■ PROBLEM REQUIREMENTS ■
Would you transcribe each entry precisely as it stands, setting aside any images?

■ Image sets with object changes ■
•••

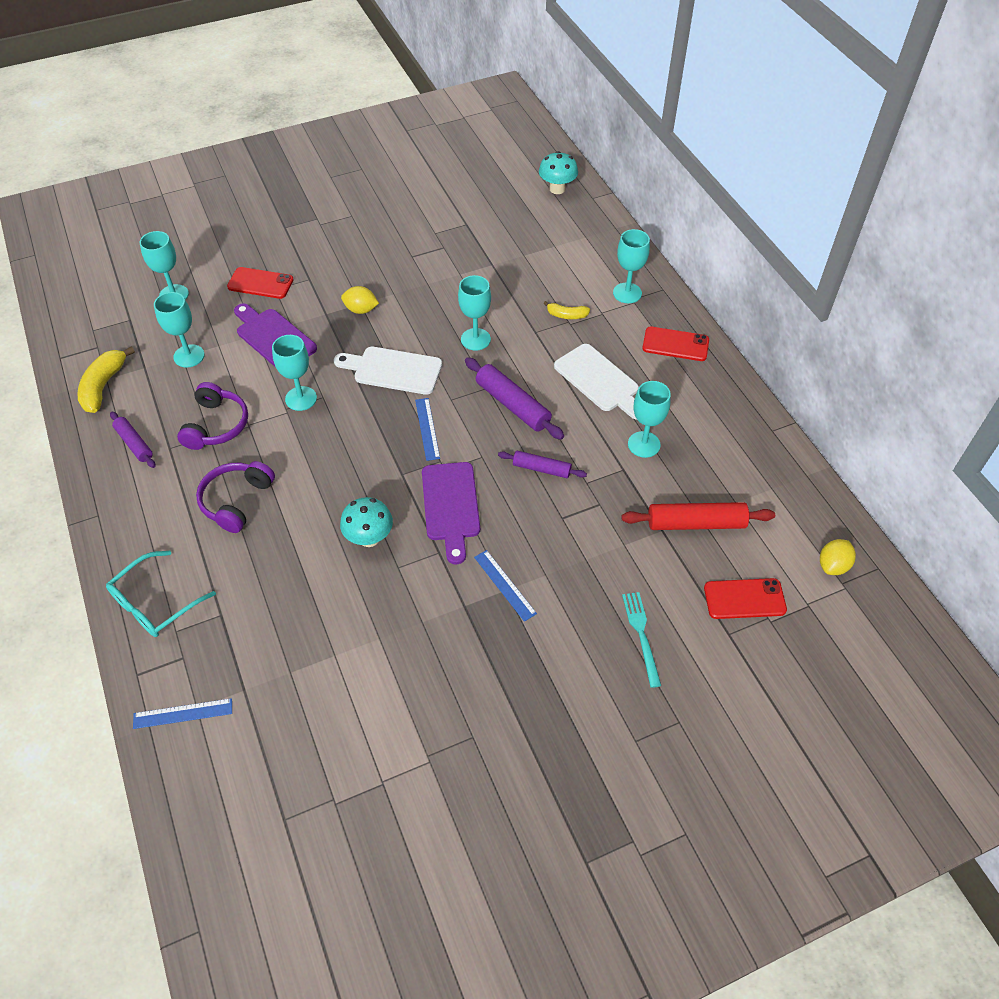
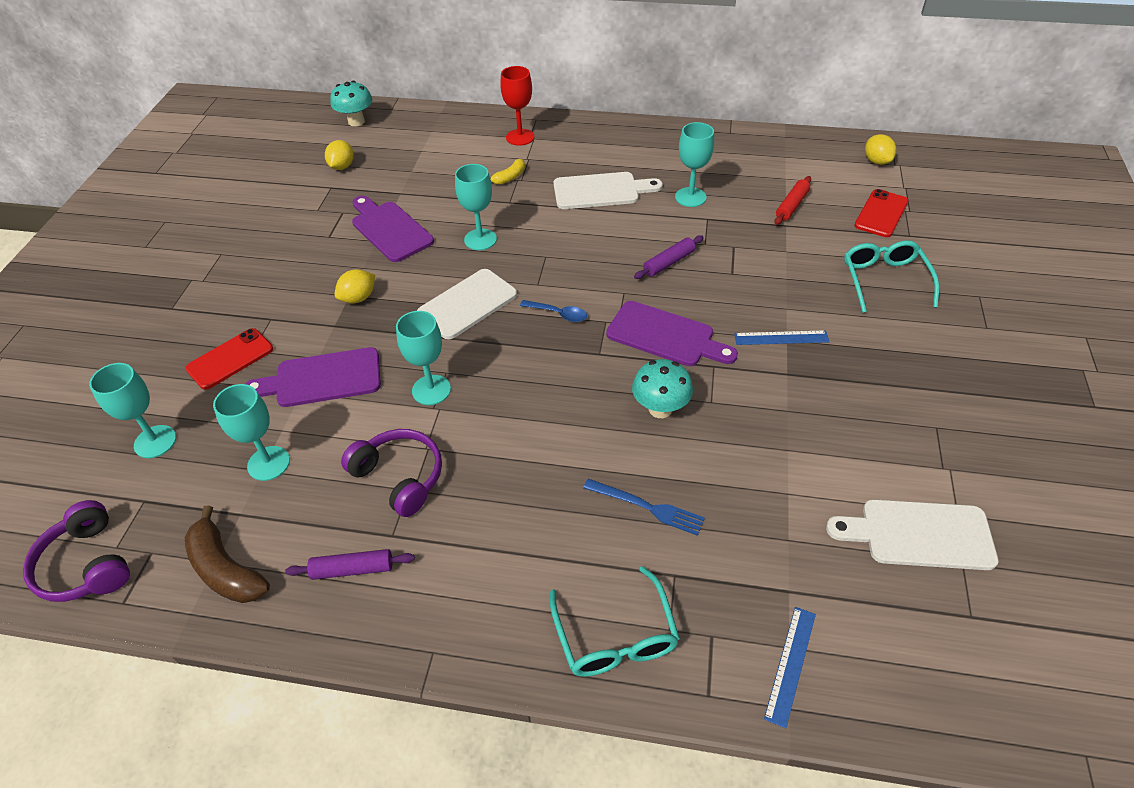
camera: 55 degrees left, 5 degrees down
(103, 386) = (226, 569): yellow banana -> brown banana
(236, 501) = (525, 500): purple headphones -> purple headphones (86, 565)
(270, 572) = (647, 507): none -> blue fork
(345, 759) = (919, 534): none -> white cutting board
(427, 429) = (558, 314): blue ruler -> blue spoon
(445, 283) = (390, 229): none -> purple cutting board
(495, 215) = (342, 166): none -> yellow lemon
(512, 405) = (581, 249): purple rolling pin -> none
(627, 293) = (520, 137): turquoise goblet -> red goblet
(641, 635) = (884, 280): turquoise fork -> turquoise glasses
(675, 344) = (601, 138): red phone -> none
(696, 523) = (791, 205): red rolling pin -> red rolling pin, size x0.62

•••

■ PROBLEM SOLUTION ■
camera: 55 degrees left, 5 degrees down
(103, 386) = (226, 569): yellow banana -> brown banana
(236, 501) = (525, 500): purple headphones -> purple headphones (86, 565)
(270, 572) = (647, 507): none -> blue fork
(345, 759) = (919, 534): none -> white cutting board
(427, 429) = (558, 314): blue ruler -> blue spoon
(445, 283) = (390, 229): none -> purple cutting board
(495, 215) = (342, 166): none -> yellow lemon
(512, 405) = (581, 249): purple rolling pin -> none
(627, 293) = (520, 137): turquoise goblet -> red goblet
(641, 635) = (884, 280): turquoise fork -> turquoise glasses
(675, 344) = (601, 138): red phone -> none
(696, 523) = (791, 205): red rolling pin -> red rolling pin, size x0.62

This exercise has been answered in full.